• WHAT THE TASK ASKS: Extract the final stretch of the data: the line that contains "yellow L-shape: moved 31 px down" and every line after it, unaltered, and no other lines.
%%
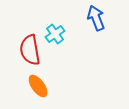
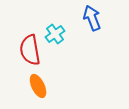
blue arrow: moved 4 px left
orange ellipse: rotated 10 degrees clockwise
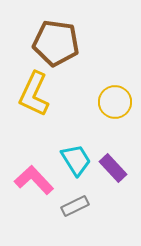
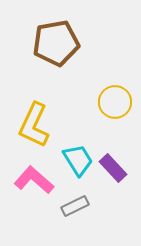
brown pentagon: rotated 18 degrees counterclockwise
yellow L-shape: moved 31 px down
cyan trapezoid: moved 2 px right
pink L-shape: rotated 6 degrees counterclockwise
%%
• RESPONSE BOX:
yellow L-shape: moved 31 px down
cyan trapezoid: moved 2 px right
pink L-shape: rotated 6 degrees counterclockwise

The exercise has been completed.